** INFORMATION follows **
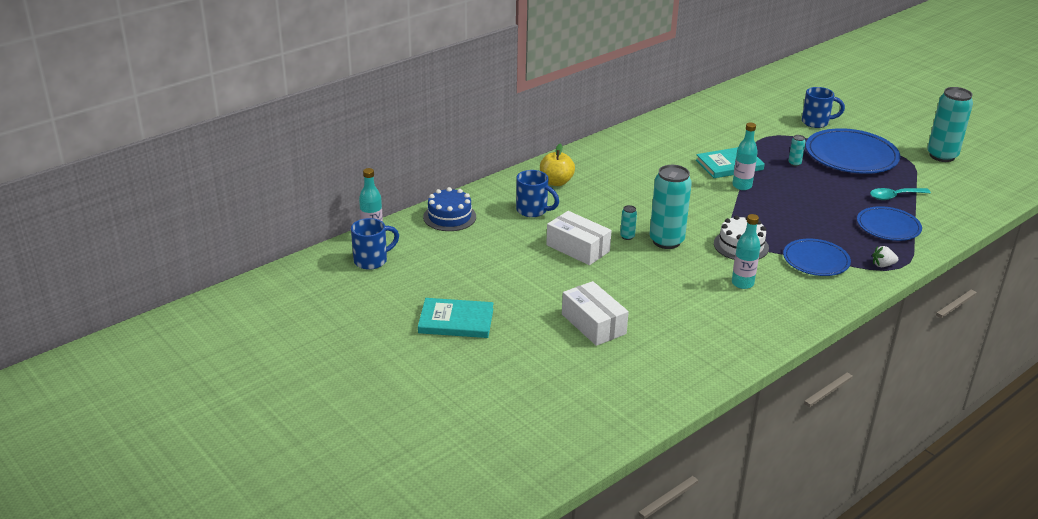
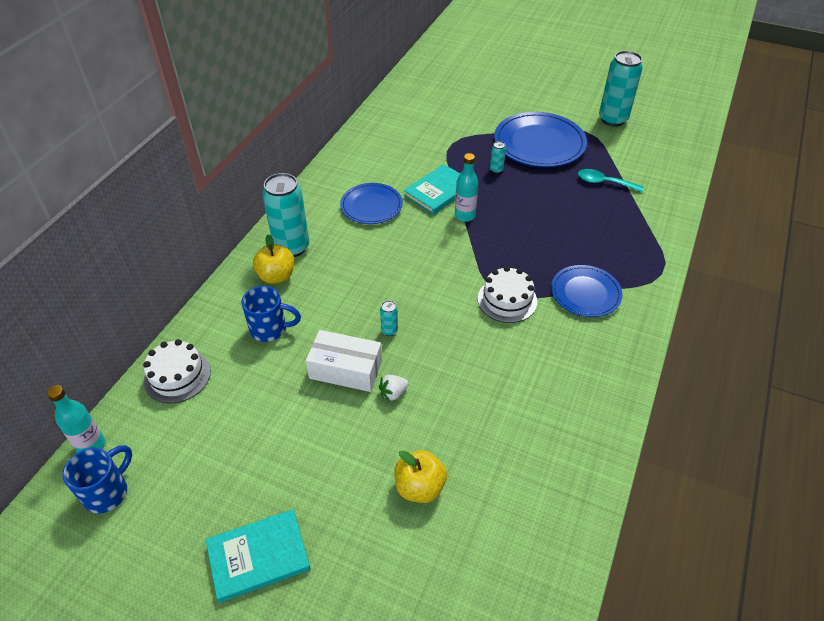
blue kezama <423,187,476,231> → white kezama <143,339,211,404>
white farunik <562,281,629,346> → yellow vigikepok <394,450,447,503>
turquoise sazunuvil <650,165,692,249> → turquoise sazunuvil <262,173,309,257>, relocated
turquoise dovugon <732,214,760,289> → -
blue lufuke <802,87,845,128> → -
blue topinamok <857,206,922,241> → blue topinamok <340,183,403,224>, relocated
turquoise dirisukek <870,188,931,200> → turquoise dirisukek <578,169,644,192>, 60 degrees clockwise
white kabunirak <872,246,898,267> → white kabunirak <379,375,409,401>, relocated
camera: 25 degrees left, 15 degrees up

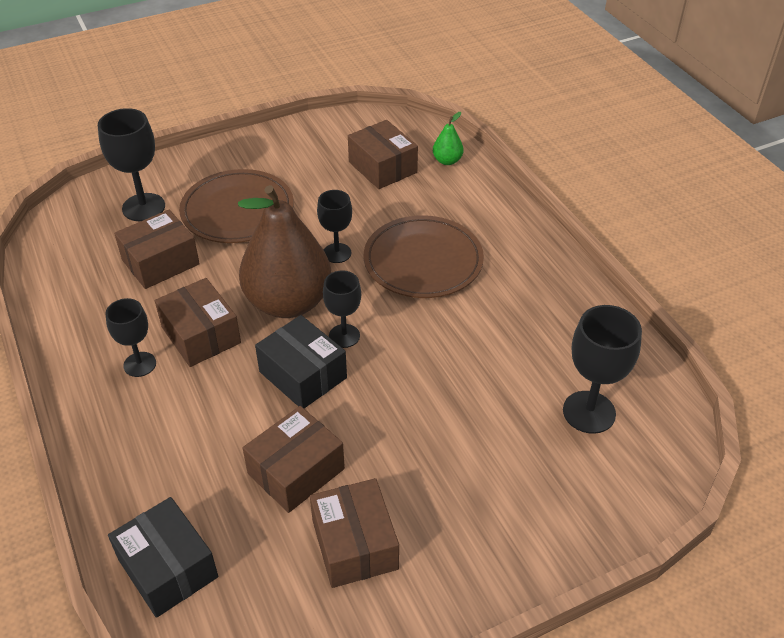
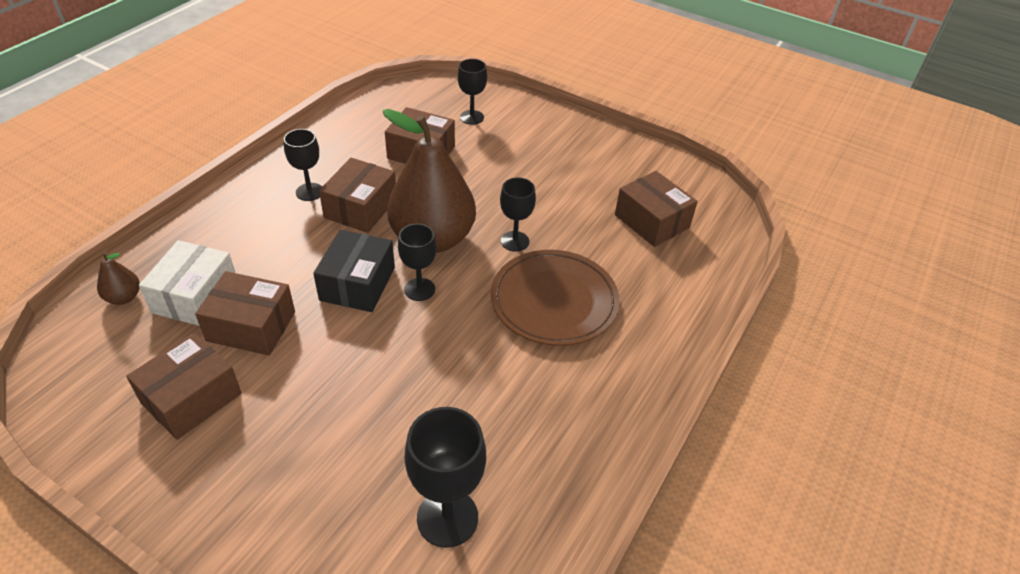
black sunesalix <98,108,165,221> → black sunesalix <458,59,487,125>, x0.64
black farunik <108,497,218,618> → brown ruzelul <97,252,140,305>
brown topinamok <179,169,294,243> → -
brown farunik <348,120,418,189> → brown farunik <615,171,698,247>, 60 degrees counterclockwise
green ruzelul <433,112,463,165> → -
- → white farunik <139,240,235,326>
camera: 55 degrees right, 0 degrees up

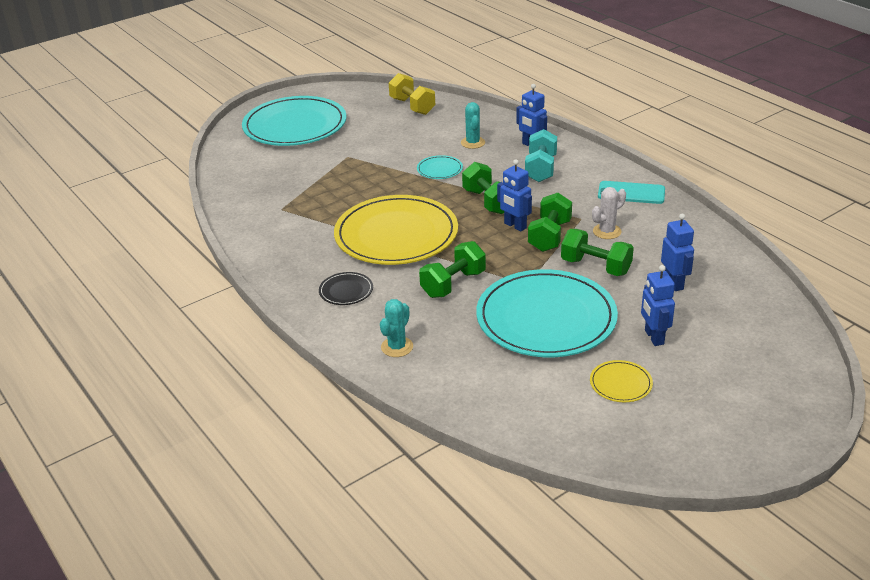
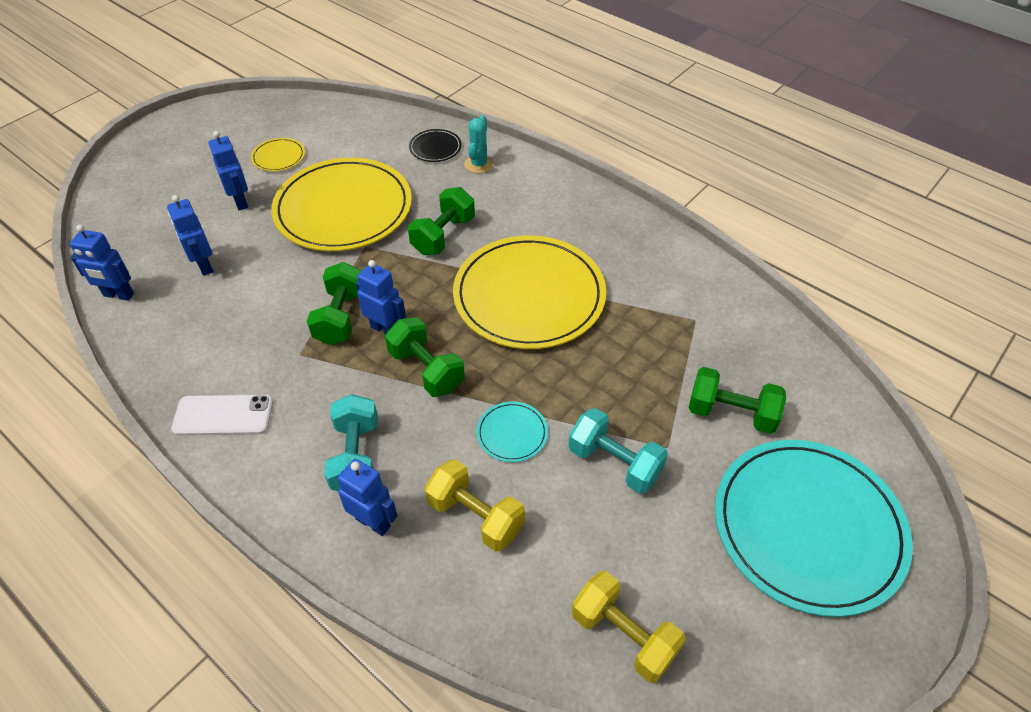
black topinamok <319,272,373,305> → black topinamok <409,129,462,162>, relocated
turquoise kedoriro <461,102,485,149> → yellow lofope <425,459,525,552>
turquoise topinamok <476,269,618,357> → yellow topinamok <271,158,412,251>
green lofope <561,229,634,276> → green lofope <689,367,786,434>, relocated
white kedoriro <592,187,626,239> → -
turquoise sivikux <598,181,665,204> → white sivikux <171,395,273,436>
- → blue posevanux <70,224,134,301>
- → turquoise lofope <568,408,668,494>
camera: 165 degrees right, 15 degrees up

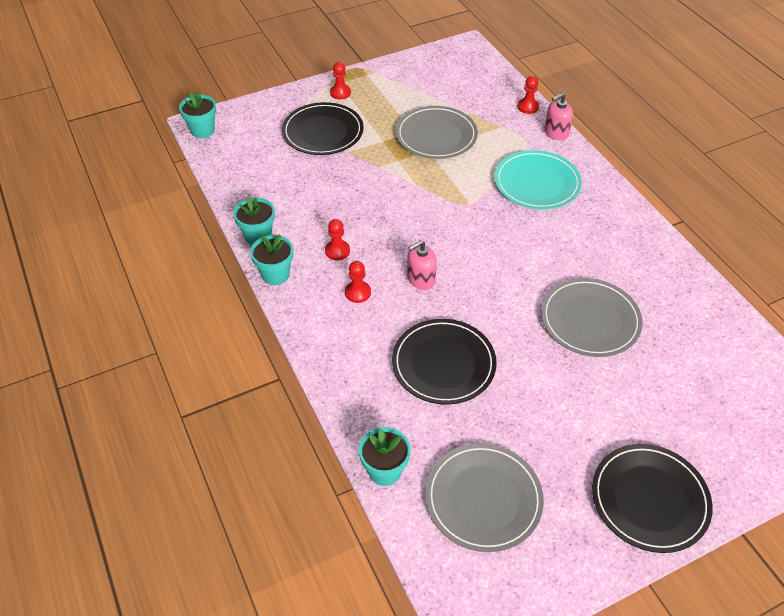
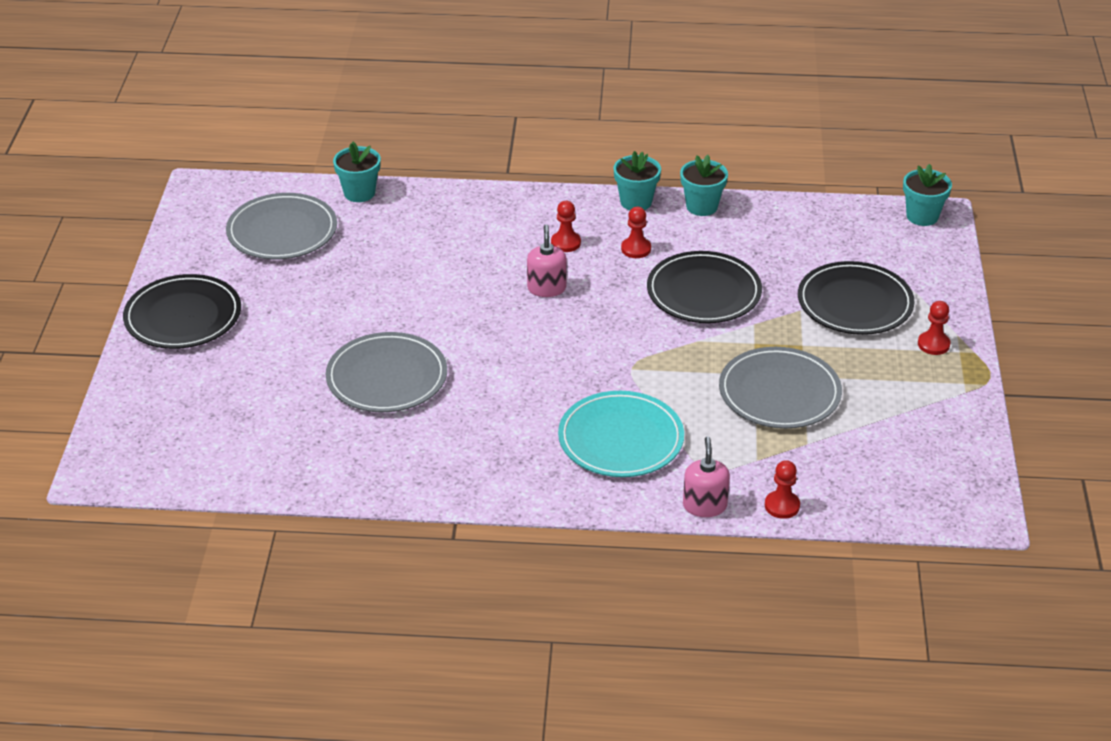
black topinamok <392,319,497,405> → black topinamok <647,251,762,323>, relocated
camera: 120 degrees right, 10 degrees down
** End of INFORMATION **
WHAT THE TASK ASKS: Please print the lines from the one holding "black sunesalix <98,108,165,221>" through the end of the records above, unchanged and with the pictures left out.

EXERCISE ANSWER:
black sunesalix <98,108,165,221> → black sunesalix <458,59,487,125>, x0.64
black farunik <108,497,218,618> → brown ruzelul <97,252,140,305>
brown topinamok <179,169,294,243> → -
brown farunik <348,120,418,189> → brown farunik <615,171,698,247>, 60 degrees counterclockwise
green ruzelul <433,112,463,165> → -
- → white farunik <139,240,235,326>
camera: 55 degrees right, 0 degrees up

black topinamok <319,272,373,305> → black topinamok <409,129,462,162>, relocated
turquoise kedoriro <461,102,485,149> → yellow lofope <425,459,525,552>
turquoise topinamok <476,269,618,357> → yellow topinamok <271,158,412,251>
green lofope <561,229,634,276> → green lofope <689,367,786,434>, relocated
white kedoriro <592,187,626,239> → -
turquoise sivikux <598,181,665,204> → white sivikux <171,395,273,436>
- → blue posevanux <70,224,134,301>
- → turquoise lofope <568,408,668,494>
camera: 165 degrees right, 15 degrees up

black topinamok <392,319,497,405> → black topinamok <647,251,762,323>, relocated
camera: 120 degrees right, 10 degrees down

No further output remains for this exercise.